---------- Data shown ----------

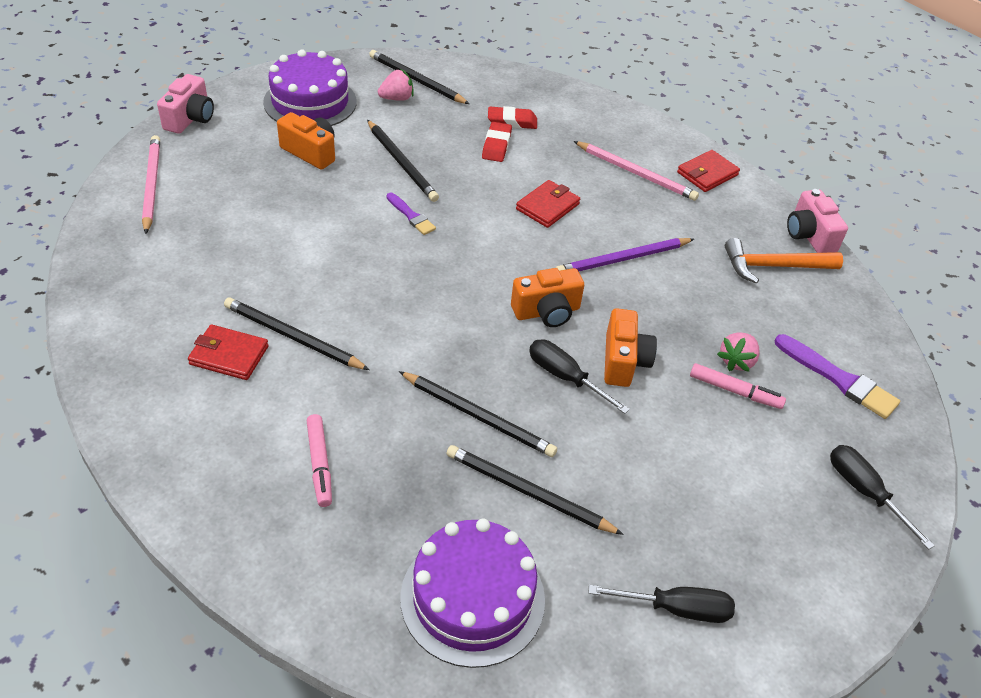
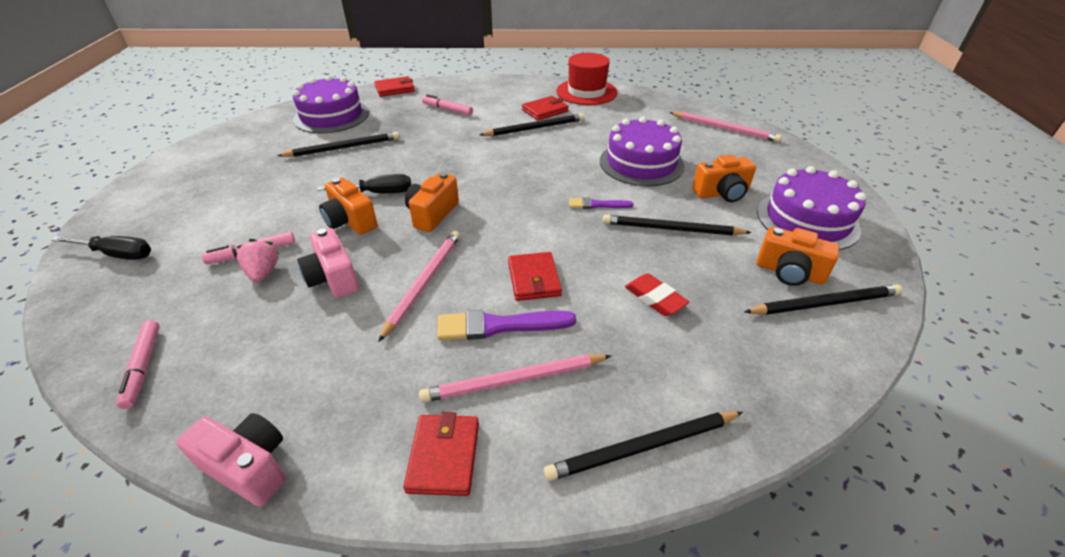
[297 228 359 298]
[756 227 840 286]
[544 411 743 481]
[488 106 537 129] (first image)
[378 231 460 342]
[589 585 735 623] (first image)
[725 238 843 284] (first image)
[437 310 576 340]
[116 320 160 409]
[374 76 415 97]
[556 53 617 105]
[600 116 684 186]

----------

# Directions for this task
Answer with the exact lines running from the one that contains "[437 310 576 340]" through the last line of the data. Include no other line.

# The answer
[437 310 576 340]
[116 320 160 409]
[374 76 415 97]
[556 53 617 105]
[600 116 684 186]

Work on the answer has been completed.